WHAT TO DO.
Repeat exactly the lines of the entries below from the one with "GAS2 pin VCC: none -> VIN" through the one with "IMU3 pin SDA: D4 -> RX", both ends included, and nothing else.

THE INPUT.
================================

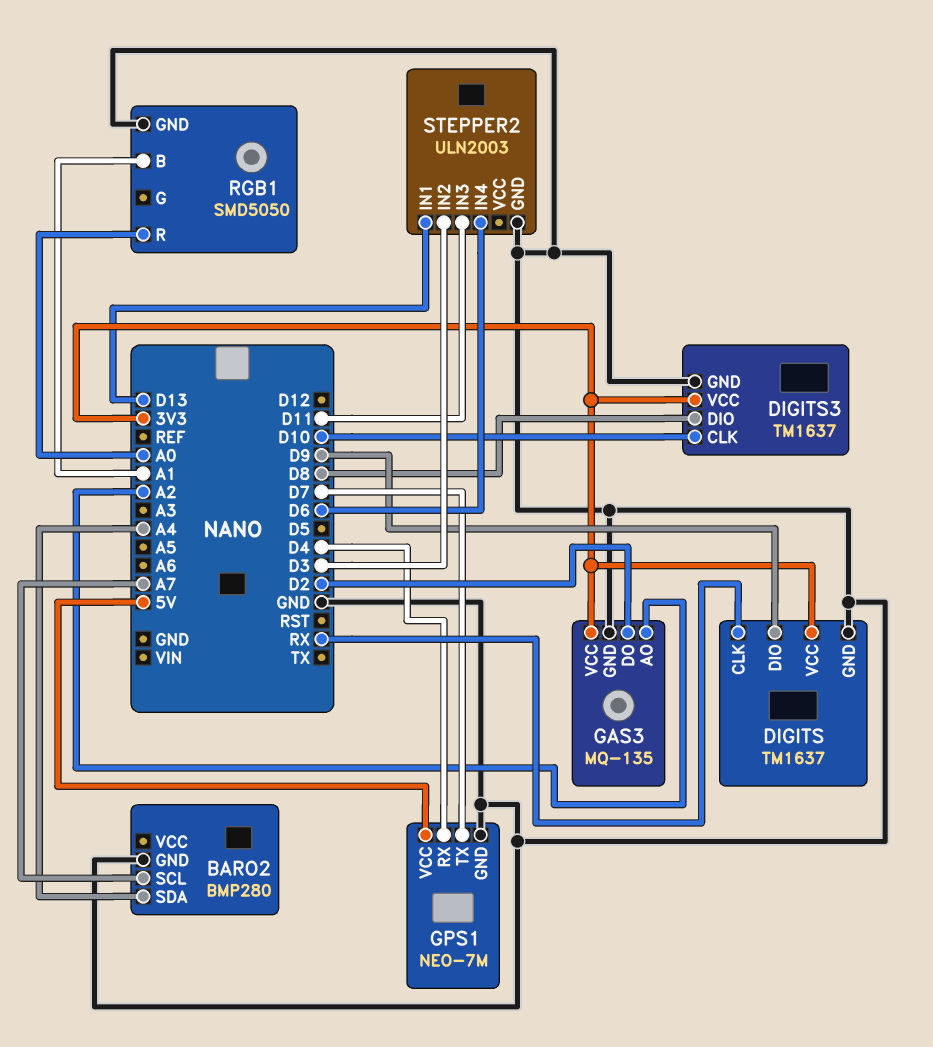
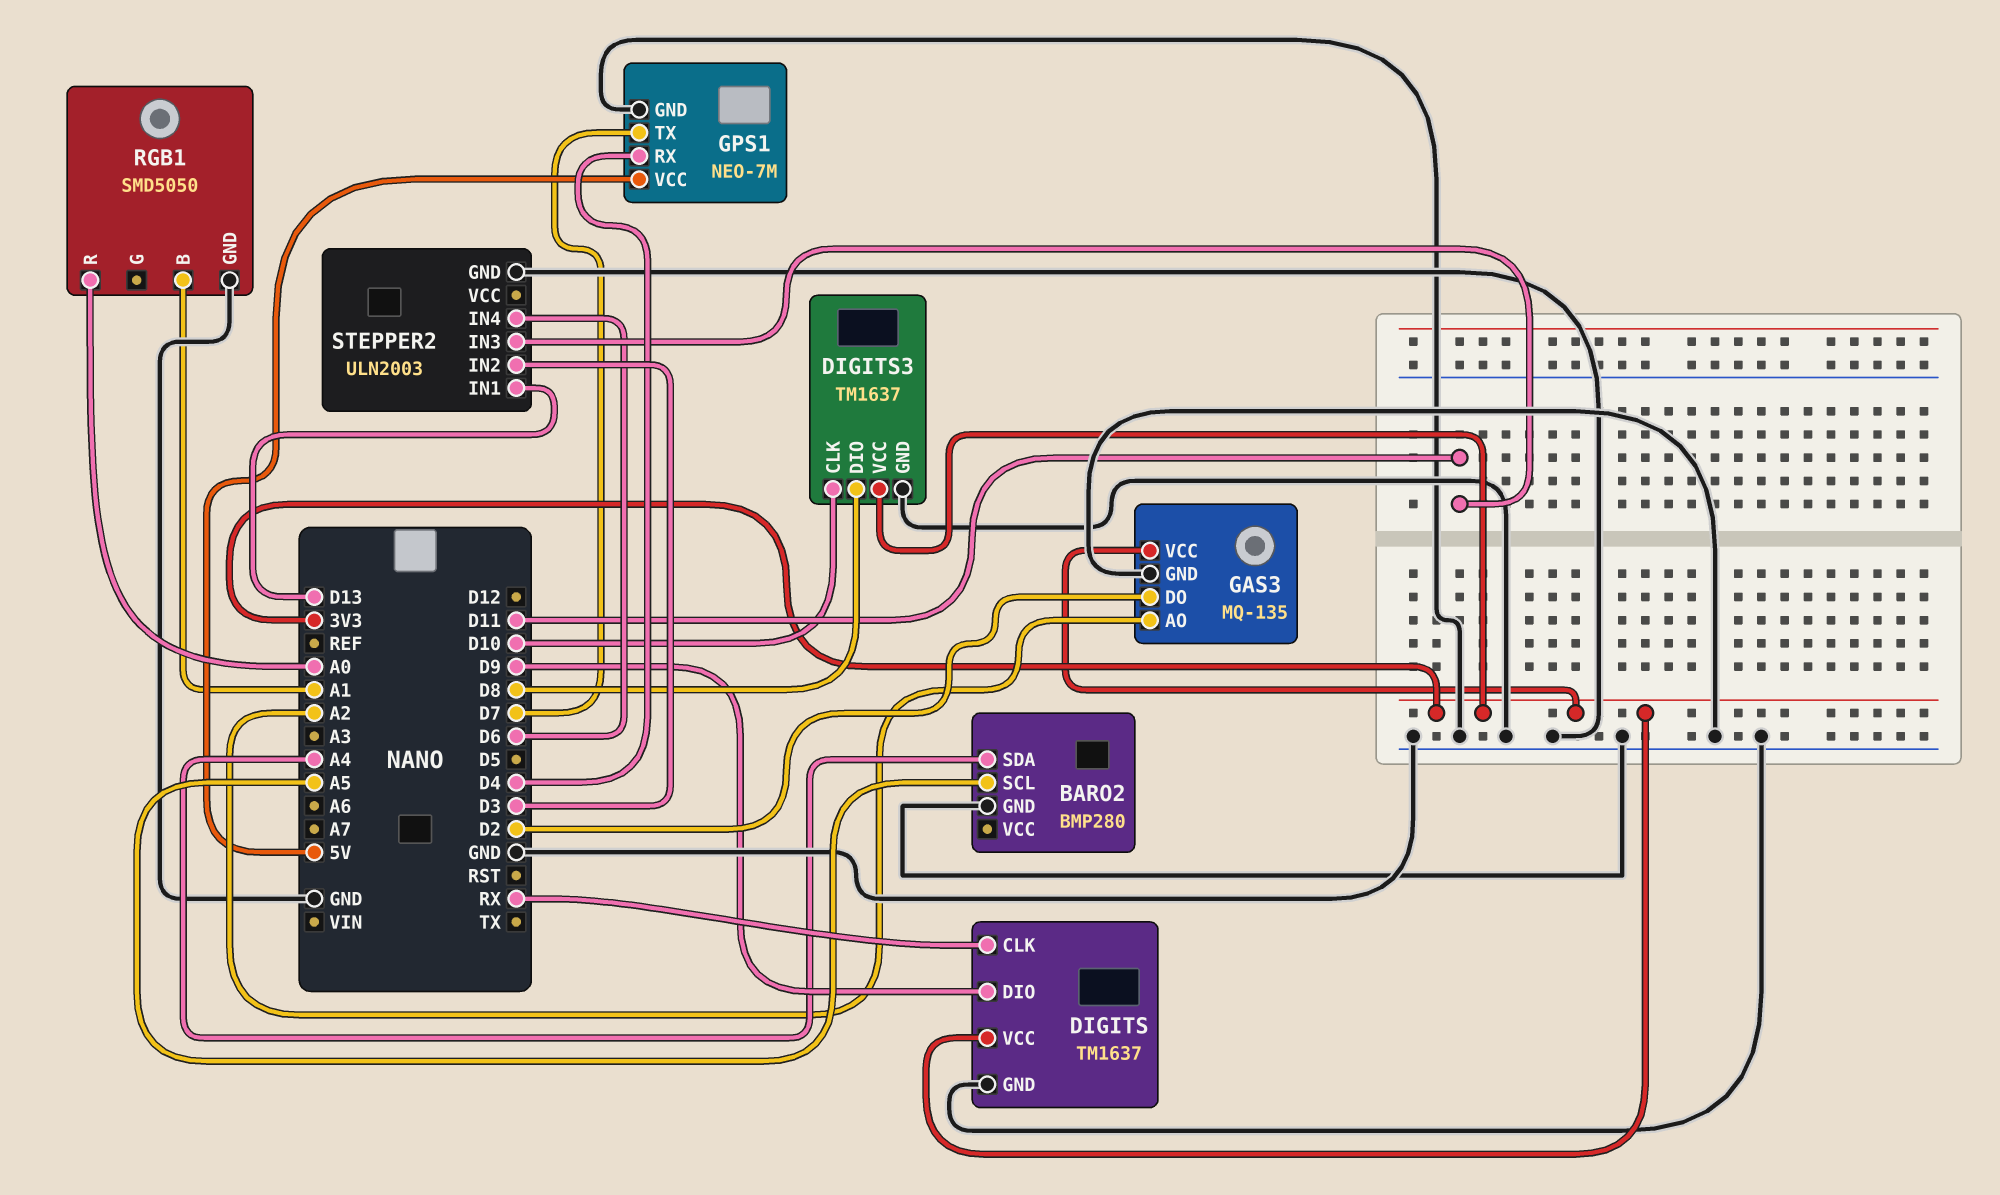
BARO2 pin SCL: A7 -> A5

================================

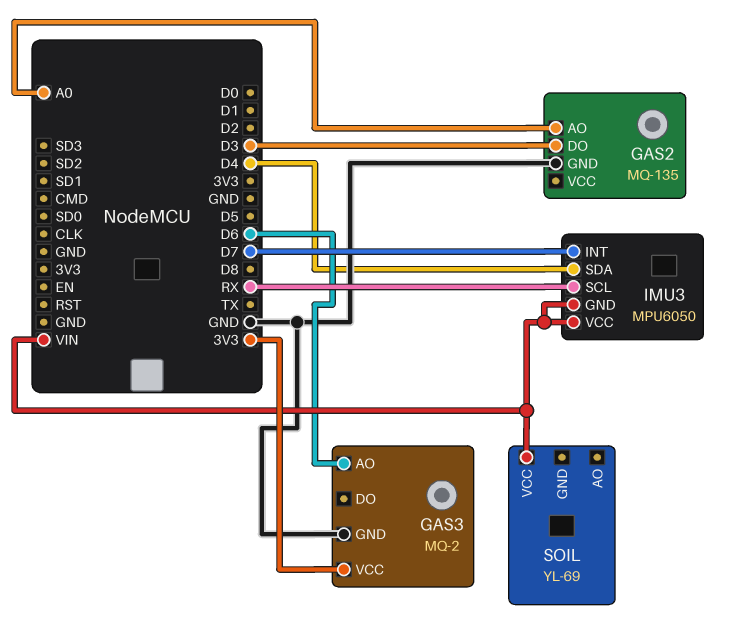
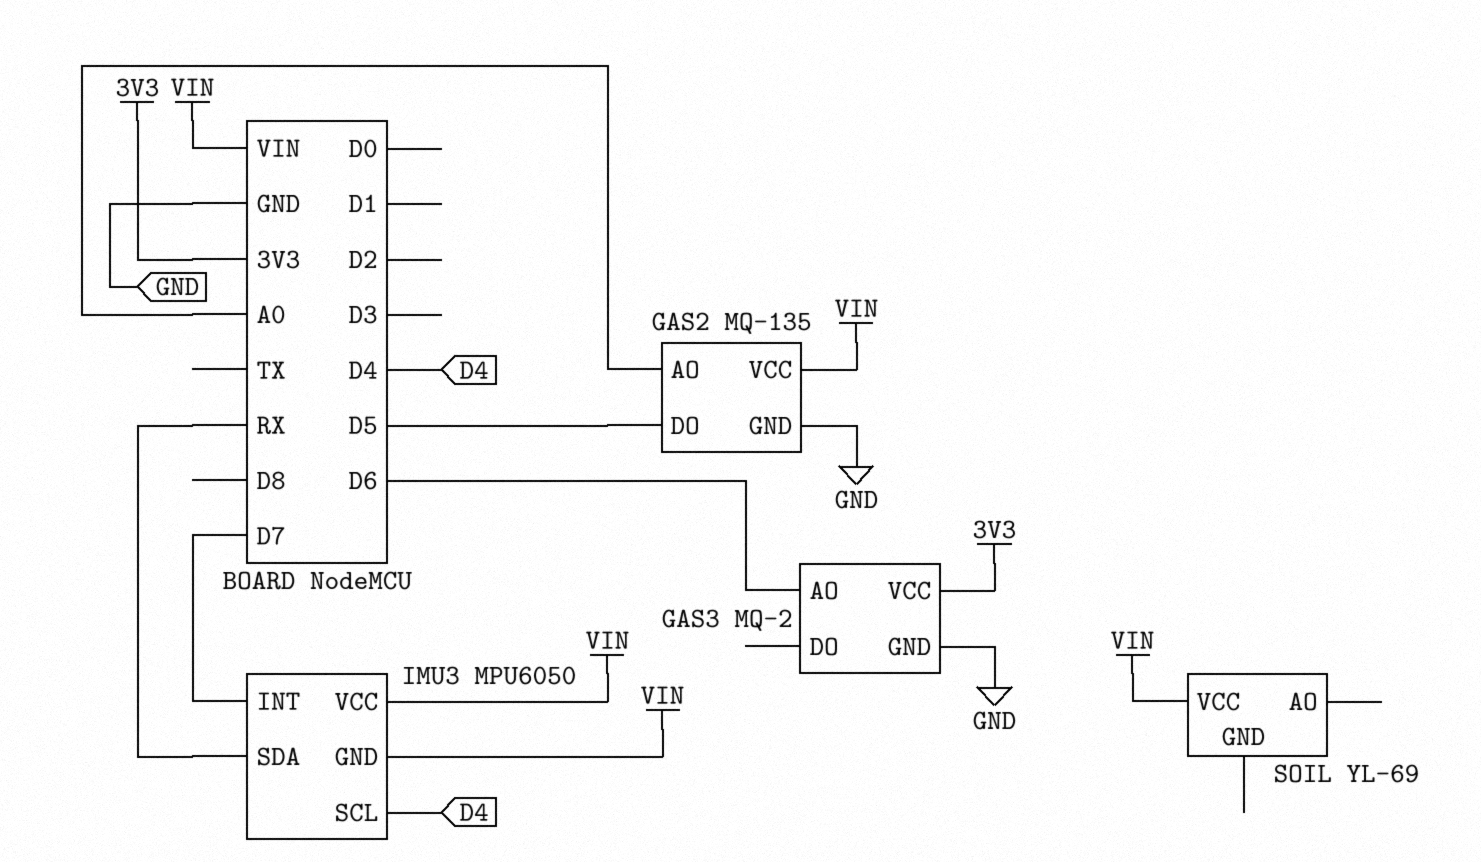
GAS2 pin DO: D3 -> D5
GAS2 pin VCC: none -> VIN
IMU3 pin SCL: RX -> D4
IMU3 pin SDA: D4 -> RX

================================

RESULT.
GAS2 pin VCC: none -> VIN
IMU3 pin SCL: RX -> D4
IMU3 pin SDA: D4 -> RX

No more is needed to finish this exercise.